:: RECORDS SHOWN
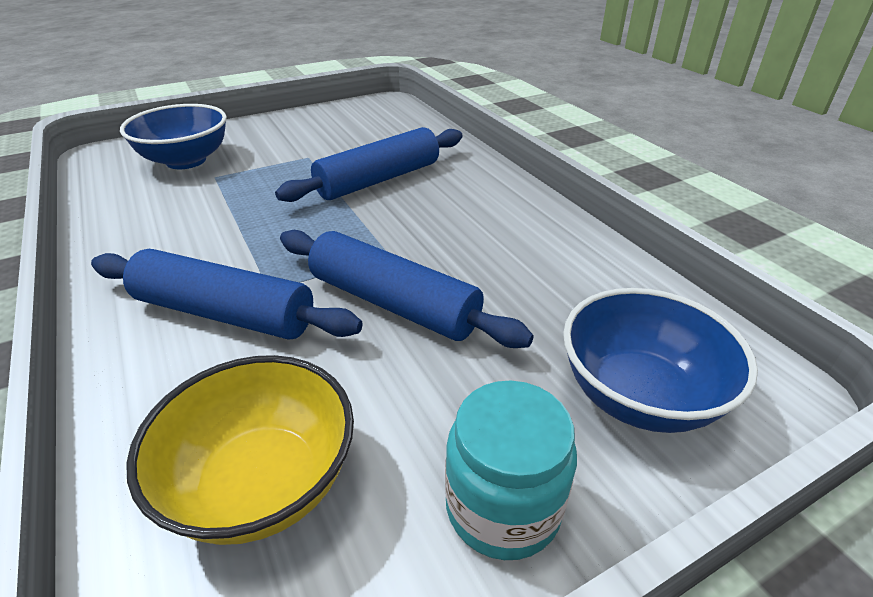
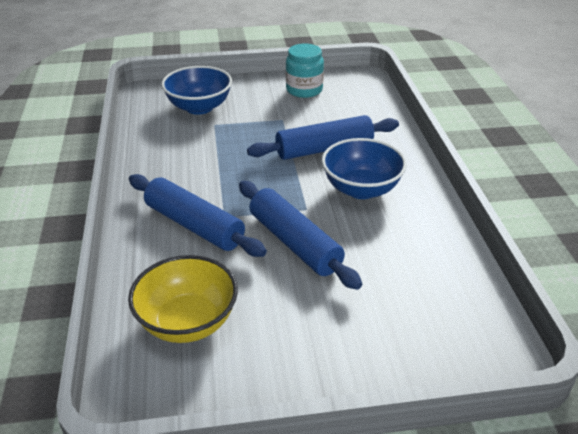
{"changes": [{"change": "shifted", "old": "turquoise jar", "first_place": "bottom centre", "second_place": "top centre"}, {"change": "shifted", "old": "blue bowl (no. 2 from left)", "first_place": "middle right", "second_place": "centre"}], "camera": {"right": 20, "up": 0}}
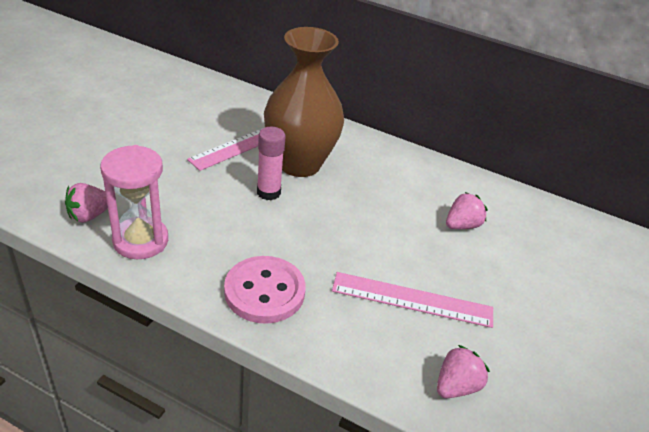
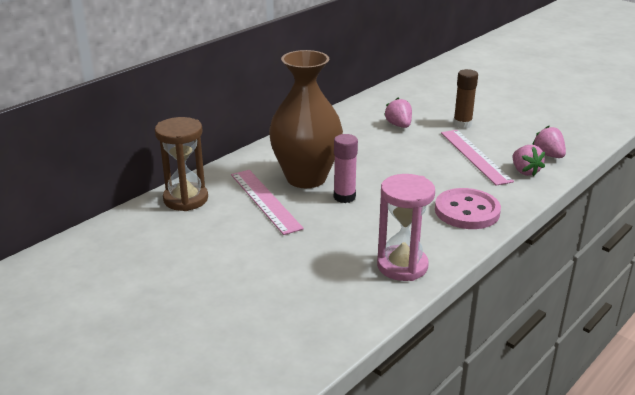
{"changes": [{"change": "shifted", "old": "pink strawberry (no. 1 from left in the first image)", "new": "pink strawberry (no. 2 from left)", "first_place": "middle left", "second_place": "middle right"}, {"change": "rotated", "old": "pink ruler (no. 2 from left)", "first_place": "bottom centre", "second_place": "middle right", "degrees": -45}, {"change": "new", "new": "brown hourglass", "second_place": "middle left"}, {"change": "new", "new": "brown glue stick", "second_place": "top right"}], "camera": {"right": -70, "up": -10}}
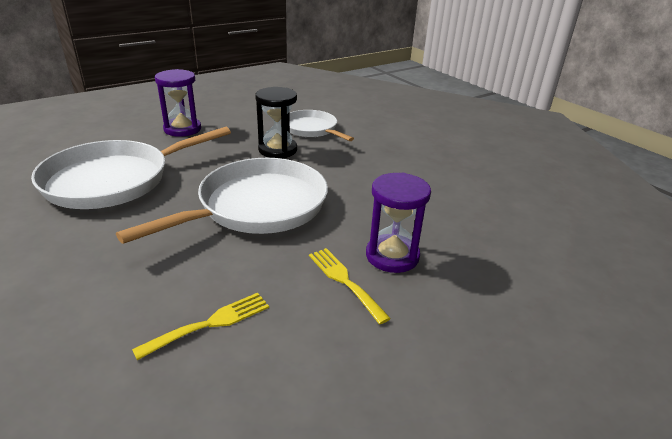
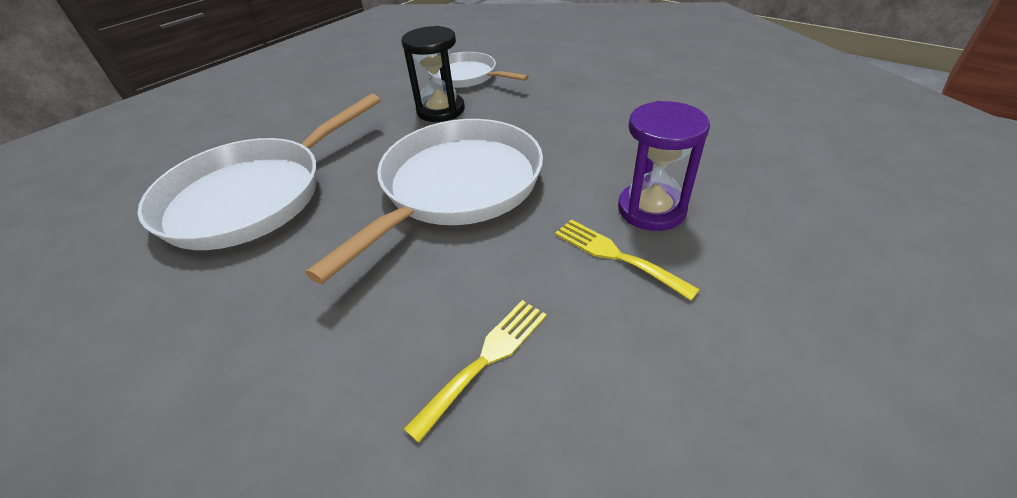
{"changes": [{"change": "gone", "old": "purple hourglass (no. 1 from left)", "first_place": "top left"}], "camera": {"right": -10, "up": 10}}
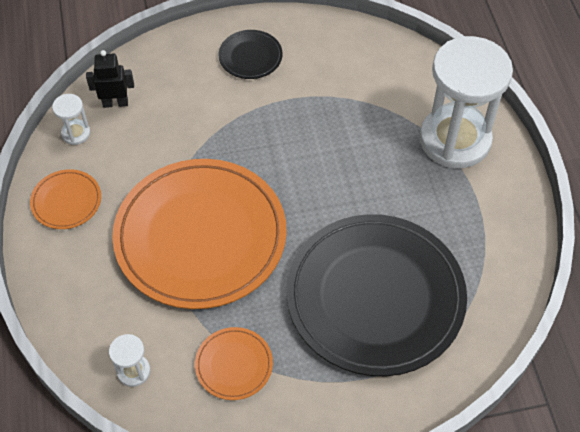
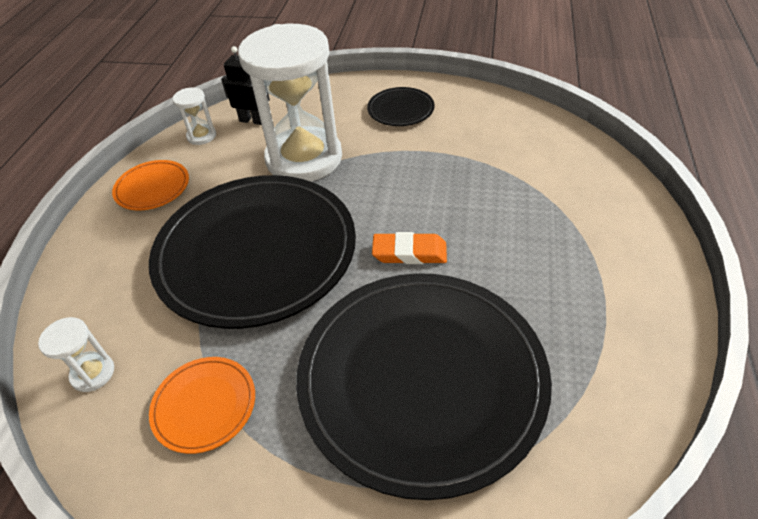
{"changes": [{"change": "repainted", "old": "orange plate (no. 2 from left)", "new": "black plate (no. 1 from left)", "first_place": "centre", "second_place": "middle left"}, {"change": "shifted", "old": "white hourglass (no. 3 from left)", "first_place": "top right", "second_place": "top centre"}, {"change": "new", "new": "orange eraser", "second_place": "centre"}], "camera": {"right": 25, "up": -10}}
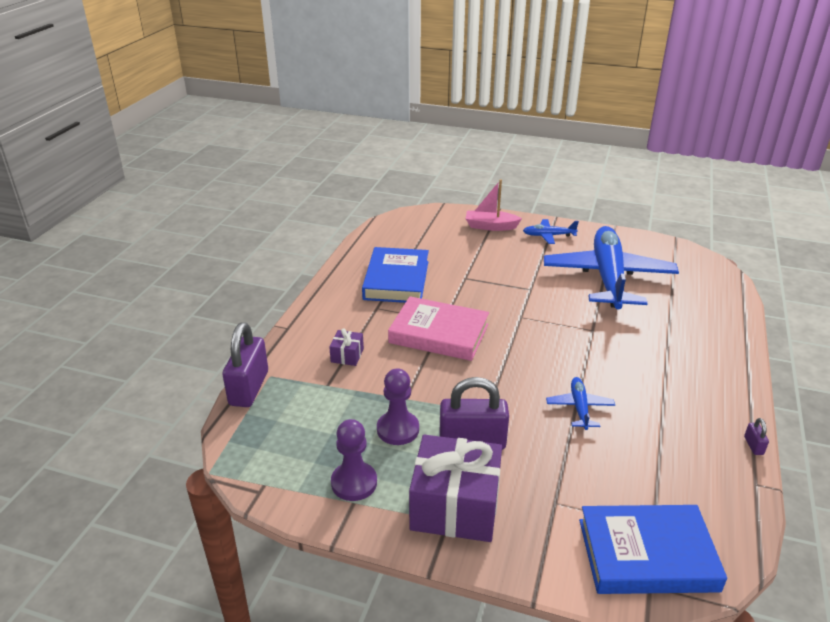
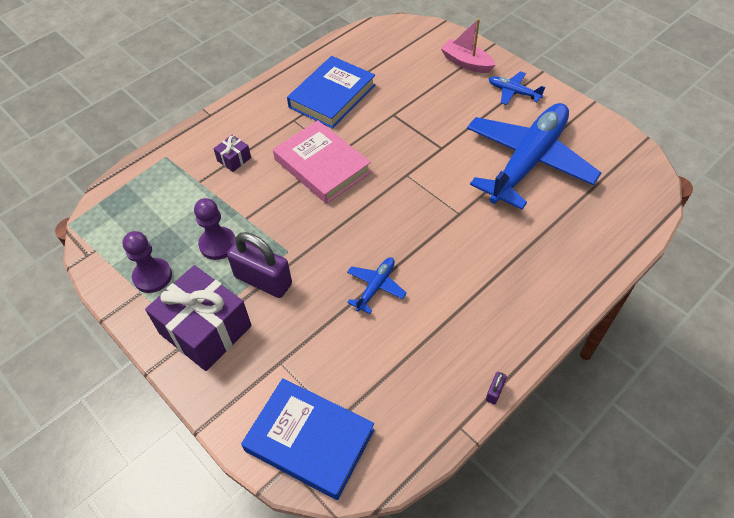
{"changes": [{"change": "gone", "old": "purple padlock (no. 1 from left)", "first_place": "middle left"}], "camera": {"right": 30, "up": 20}}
::::
= WHAT IS EXPECTED =
Your response must consist of the material above, reproduced word for word, with the images omitted.

= OUTPUT =
{"changes": [{"change": "shifted", "old": "turquoise jar", "first_place": "bottom centre", "second_place": "top centre"}, {"change": "shifted", "old": "blue bowl (no. 2 from left)", "first_place": "middle right", "second_place": "centre"}], "camera": {"right": 20, "up": 0}}
{"changes": [{"change": "shifted", "old": "pink strawberry (no. 1 from left in the first image)", "new": "pink strawberry (no. 2 from left)", "first_place": "middle left", "second_place": "middle right"}, {"change": "rotated", "old": "pink ruler (no. 2 from left)", "first_place": "bottom centre", "second_place": "middle right", "degrees": -45}, {"change": "new", "new": "brown hourglass", "second_place": "middle left"}, {"change": "new", "new": "brown glue stick", "second_place": "top right"}], "camera": {"right": -70, "up": -10}}
{"changes": [{"change": "gone", "old": "purple hourglass (no. 1 from left)", "first_place": "top left"}], "camera": {"right": -10, "up": 10}}
{"changes": [{"change": "repainted", "old": "orange plate (no. 2 from left)", "new": "black plate (no. 1 from left)", "first_place": "centre", "second_place": "middle left"}, {"change": "shifted", "old": "white hourglass (no. 3 from left)", "first_place": "top right", "second_place": "top centre"}, {"change": "new", "new": "orange eraser", "second_place": "centre"}], "camera": {"right": 25, "up": -10}}
{"changes": [{"change": "gone", "old": "purple padlock (no. 1 from left)", "first_place": "middle left"}], "camera": {"right": 30, "up": 20}}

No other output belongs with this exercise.